'''

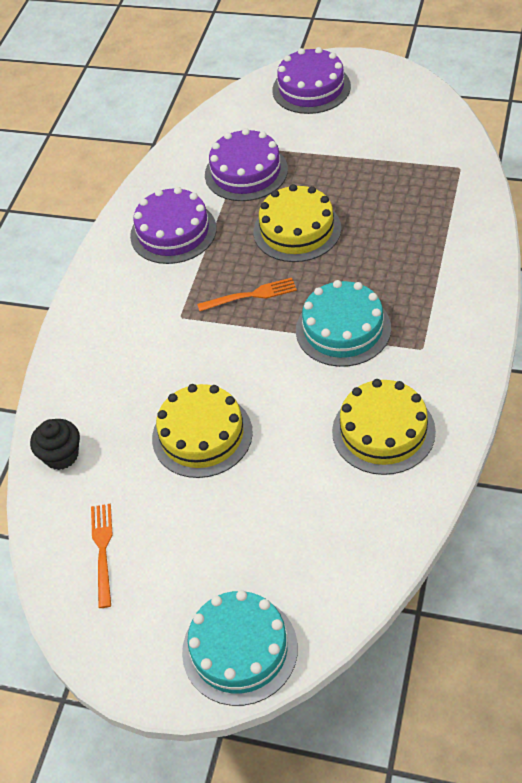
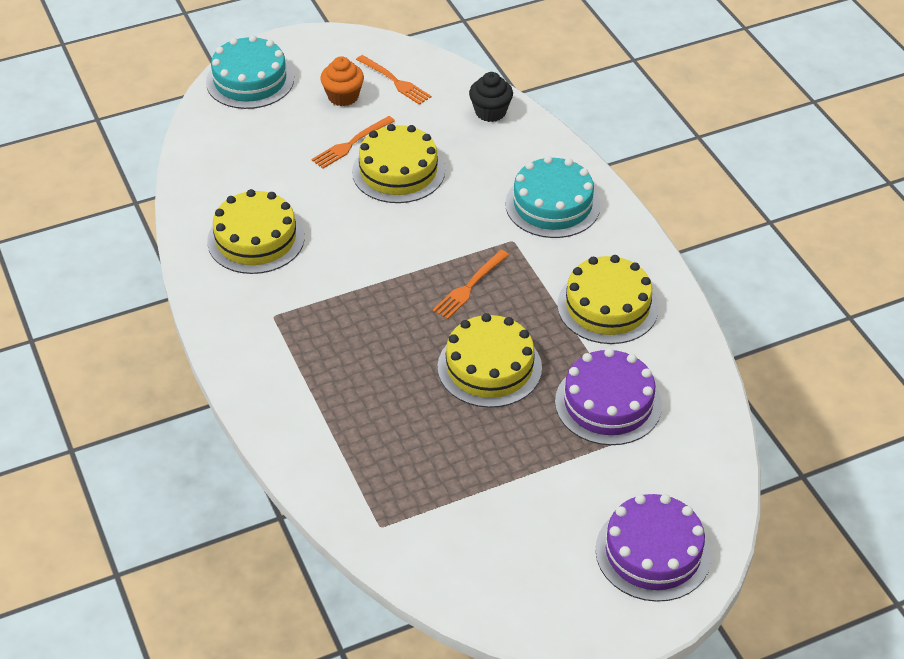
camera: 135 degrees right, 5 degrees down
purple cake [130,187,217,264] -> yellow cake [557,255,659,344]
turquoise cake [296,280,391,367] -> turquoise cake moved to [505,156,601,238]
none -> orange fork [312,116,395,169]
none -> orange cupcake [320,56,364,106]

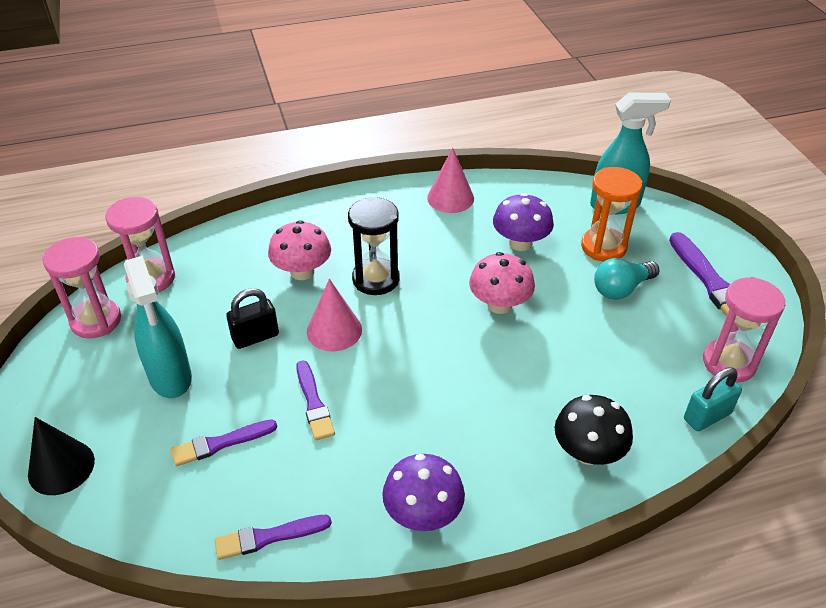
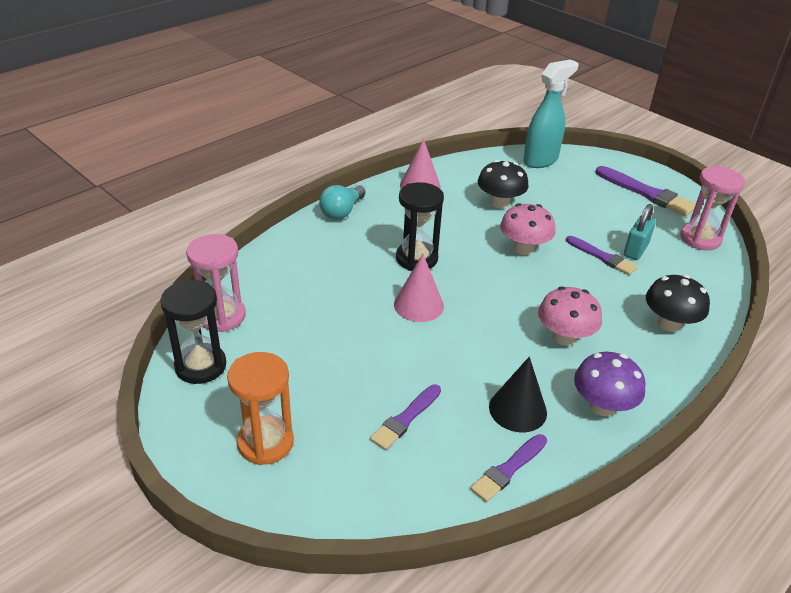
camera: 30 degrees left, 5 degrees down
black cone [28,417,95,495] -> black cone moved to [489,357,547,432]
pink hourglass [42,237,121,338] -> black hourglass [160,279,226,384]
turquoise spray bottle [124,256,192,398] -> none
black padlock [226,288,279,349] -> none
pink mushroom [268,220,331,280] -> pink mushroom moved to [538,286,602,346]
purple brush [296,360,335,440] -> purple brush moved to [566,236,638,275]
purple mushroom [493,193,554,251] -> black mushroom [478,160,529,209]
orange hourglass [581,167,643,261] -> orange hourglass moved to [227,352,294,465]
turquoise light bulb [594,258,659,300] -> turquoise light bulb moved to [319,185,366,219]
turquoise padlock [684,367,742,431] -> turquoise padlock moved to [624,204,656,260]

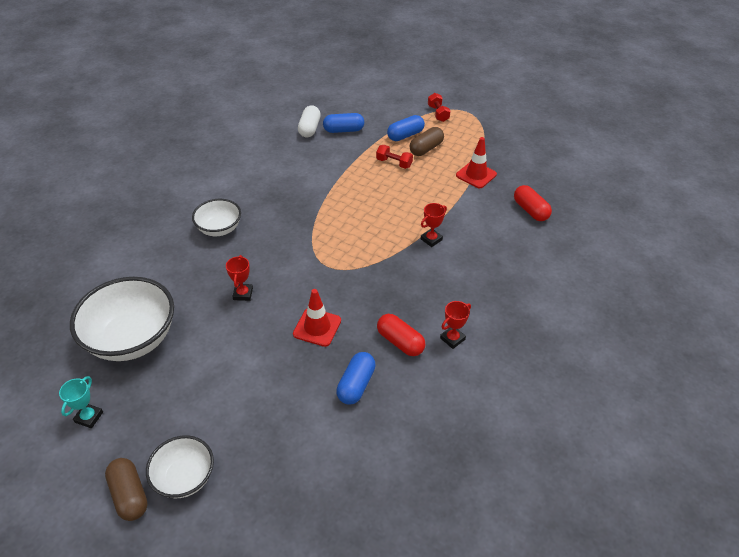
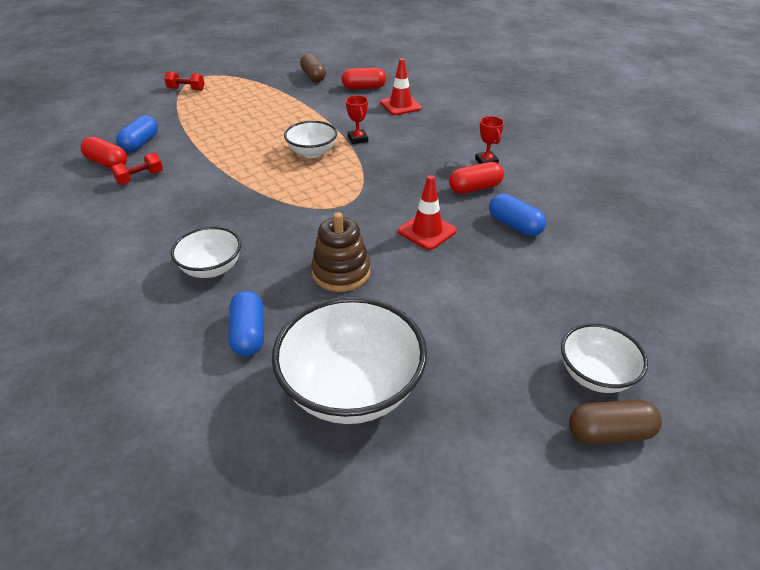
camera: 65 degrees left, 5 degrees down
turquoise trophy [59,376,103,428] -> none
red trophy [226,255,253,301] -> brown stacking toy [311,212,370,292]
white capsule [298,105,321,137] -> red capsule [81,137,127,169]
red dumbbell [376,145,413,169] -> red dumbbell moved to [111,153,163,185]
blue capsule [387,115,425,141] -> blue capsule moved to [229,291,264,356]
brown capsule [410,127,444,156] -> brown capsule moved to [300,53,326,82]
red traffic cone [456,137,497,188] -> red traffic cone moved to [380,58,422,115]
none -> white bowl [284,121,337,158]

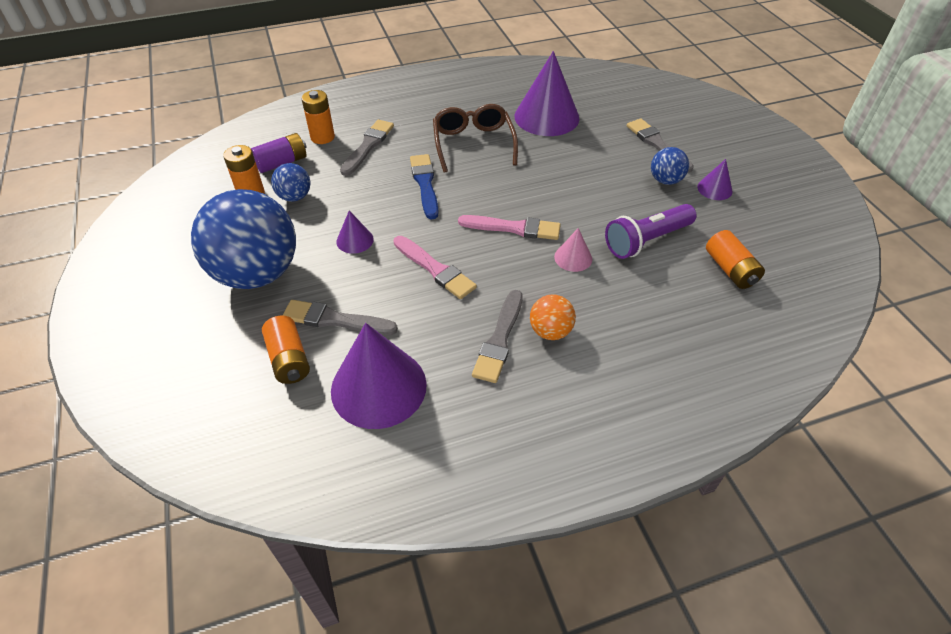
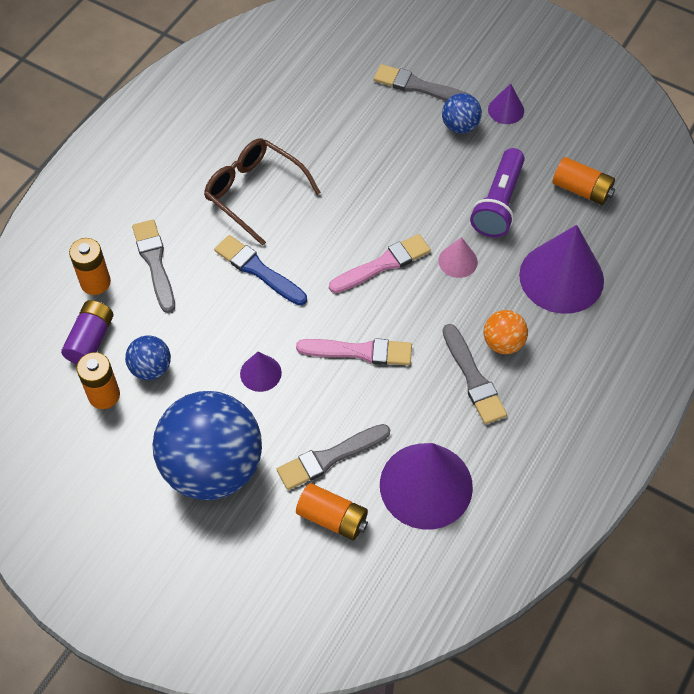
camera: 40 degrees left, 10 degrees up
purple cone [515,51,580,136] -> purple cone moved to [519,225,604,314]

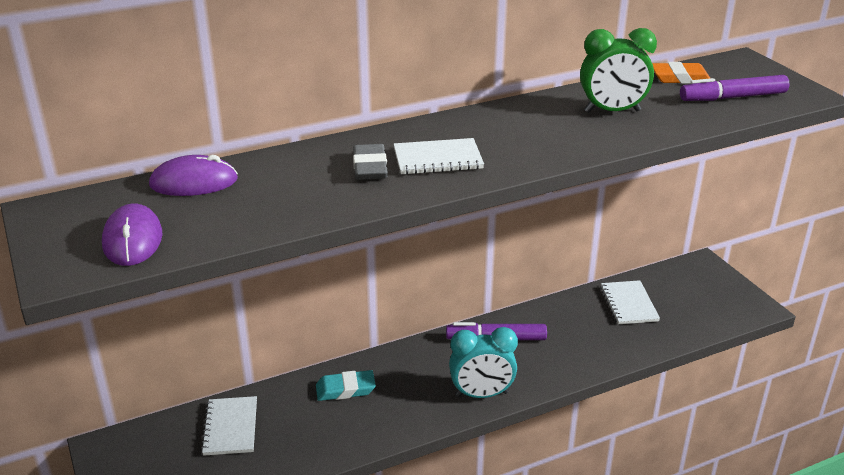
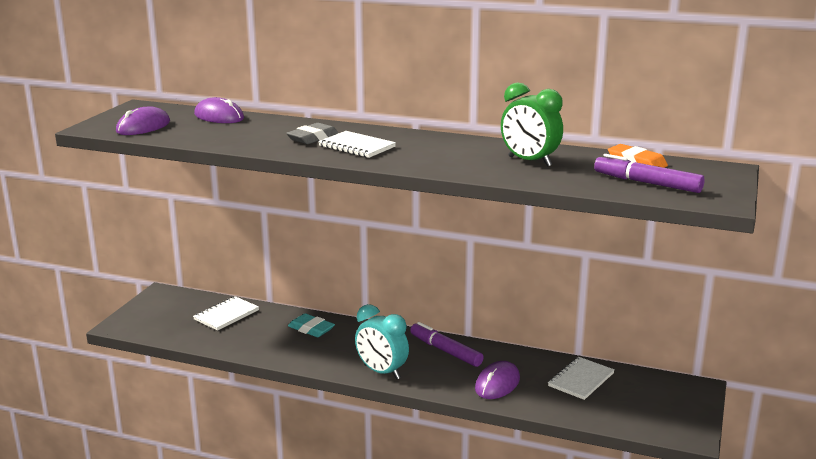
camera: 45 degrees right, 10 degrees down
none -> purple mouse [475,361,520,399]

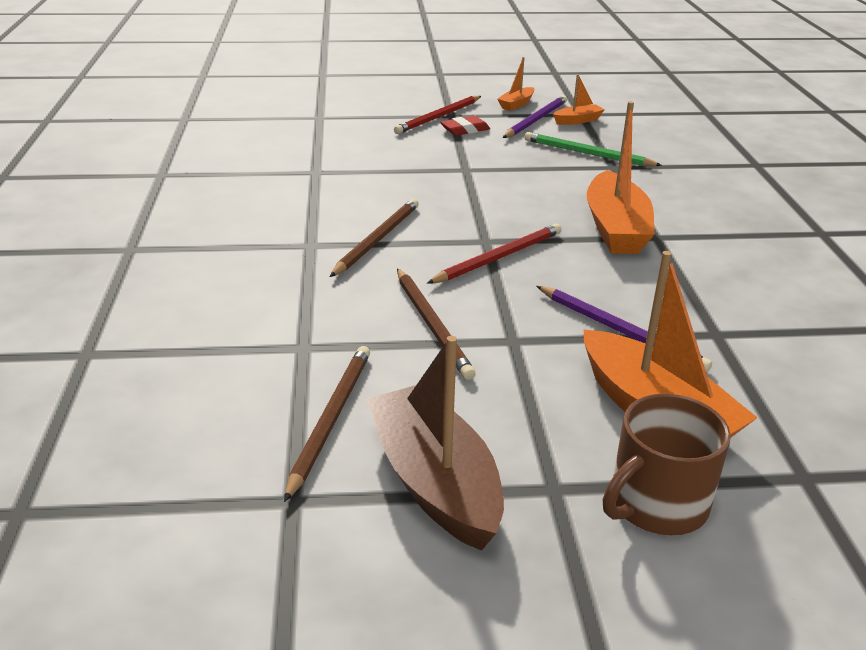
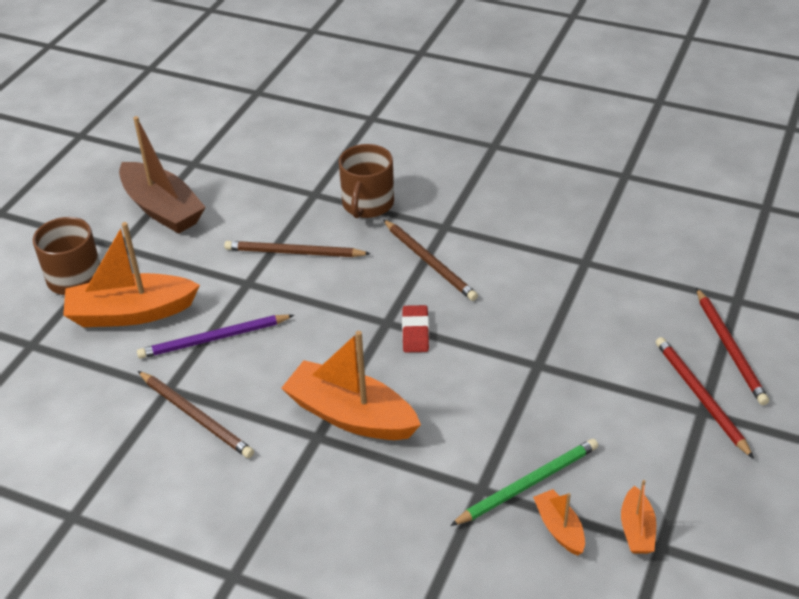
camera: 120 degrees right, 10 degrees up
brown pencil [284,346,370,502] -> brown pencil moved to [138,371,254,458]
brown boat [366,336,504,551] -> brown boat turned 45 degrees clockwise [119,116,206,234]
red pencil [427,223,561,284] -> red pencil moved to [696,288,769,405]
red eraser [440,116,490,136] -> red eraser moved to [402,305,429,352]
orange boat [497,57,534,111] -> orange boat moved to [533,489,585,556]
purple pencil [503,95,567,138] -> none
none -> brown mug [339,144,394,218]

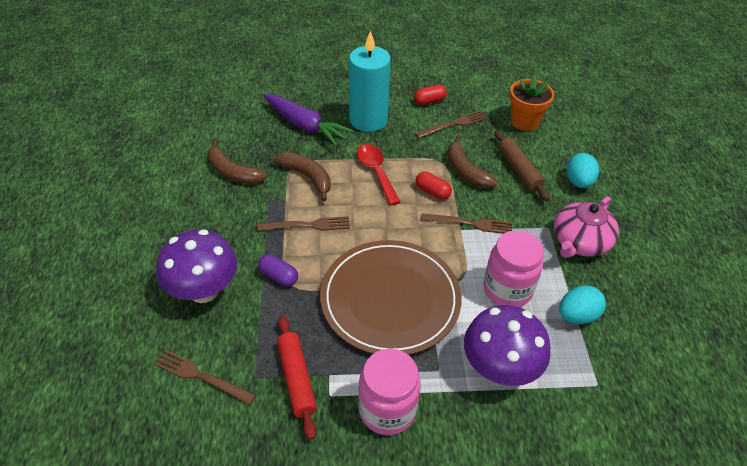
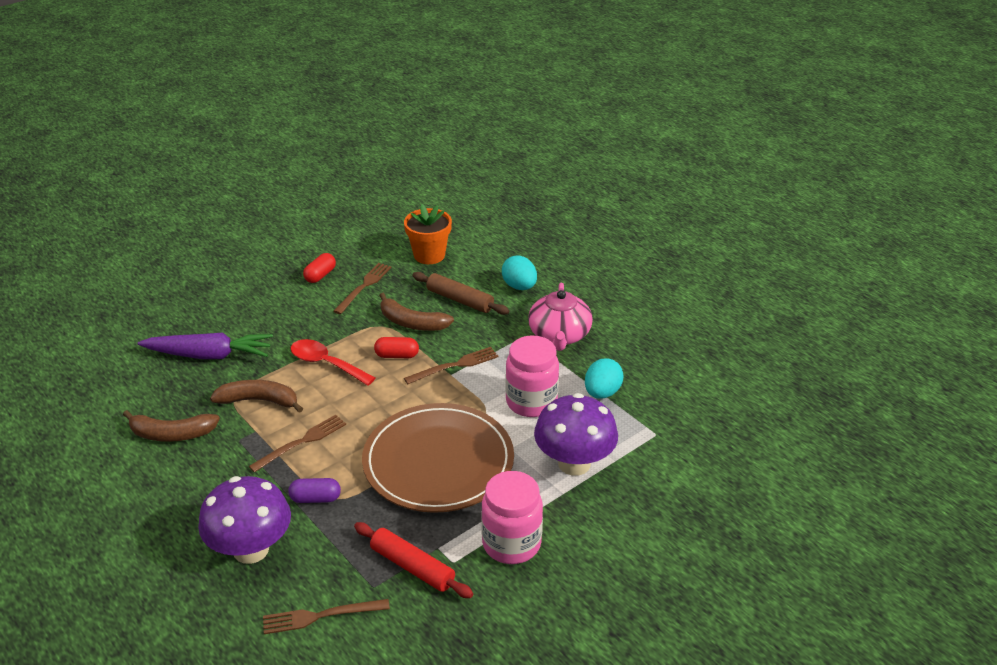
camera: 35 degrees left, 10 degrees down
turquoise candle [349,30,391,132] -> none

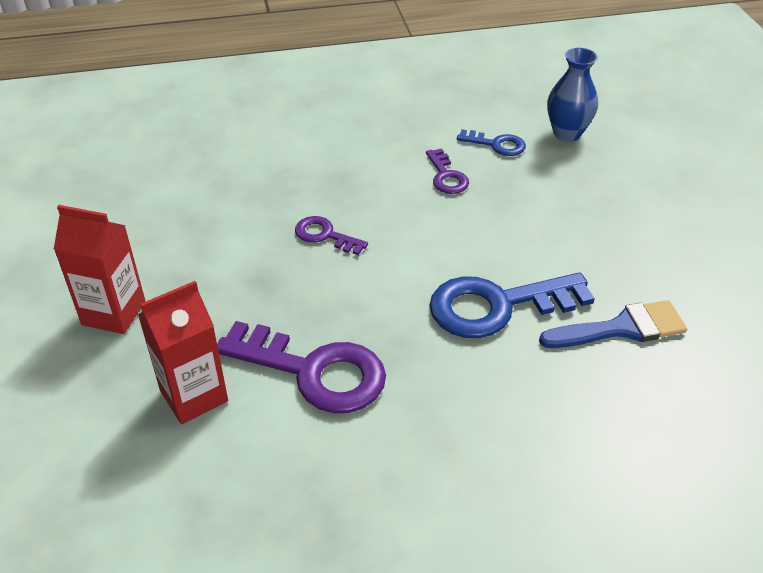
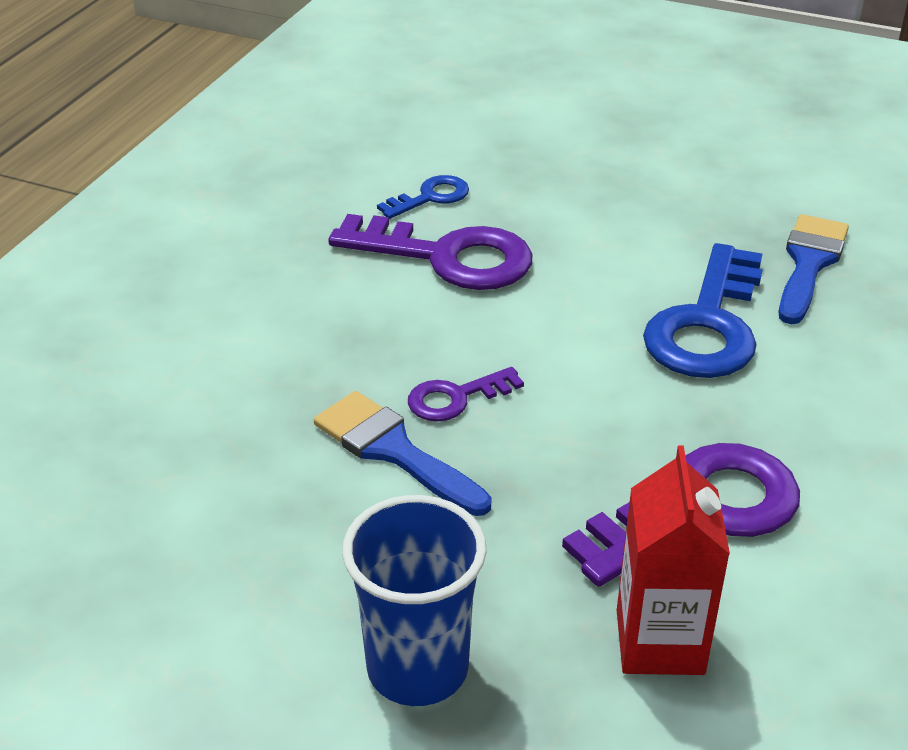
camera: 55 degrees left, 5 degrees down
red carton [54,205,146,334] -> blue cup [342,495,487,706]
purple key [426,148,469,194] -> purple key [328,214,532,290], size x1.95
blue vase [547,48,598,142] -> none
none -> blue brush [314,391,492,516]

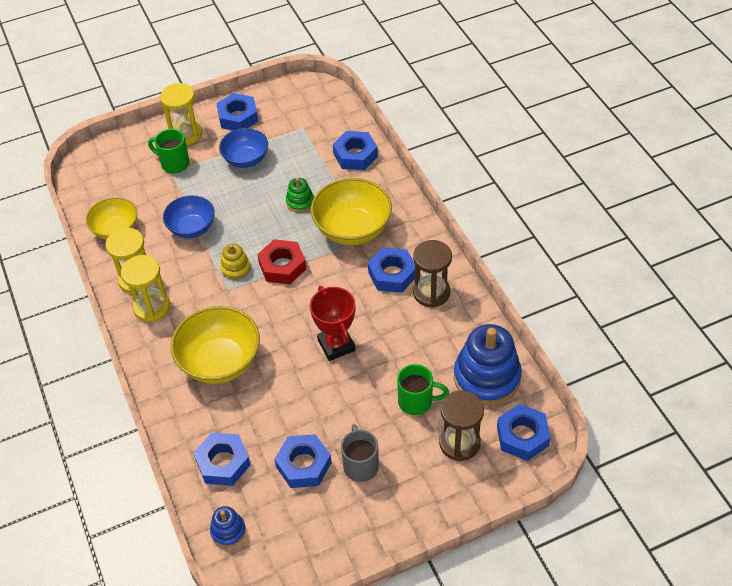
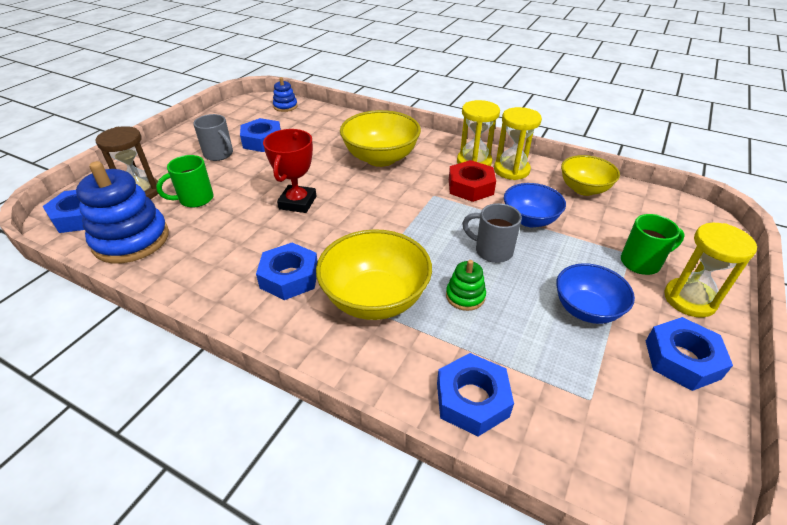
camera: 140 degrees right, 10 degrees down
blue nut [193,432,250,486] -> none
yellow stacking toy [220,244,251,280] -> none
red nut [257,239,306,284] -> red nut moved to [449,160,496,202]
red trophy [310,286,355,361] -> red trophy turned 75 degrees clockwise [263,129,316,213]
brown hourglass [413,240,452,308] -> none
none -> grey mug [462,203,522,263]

'''

→ **Exercise objective**
Provide the count, and nothing else, of lines in the data above where the word "degrees" occurs.

→ **Answer for the task**
11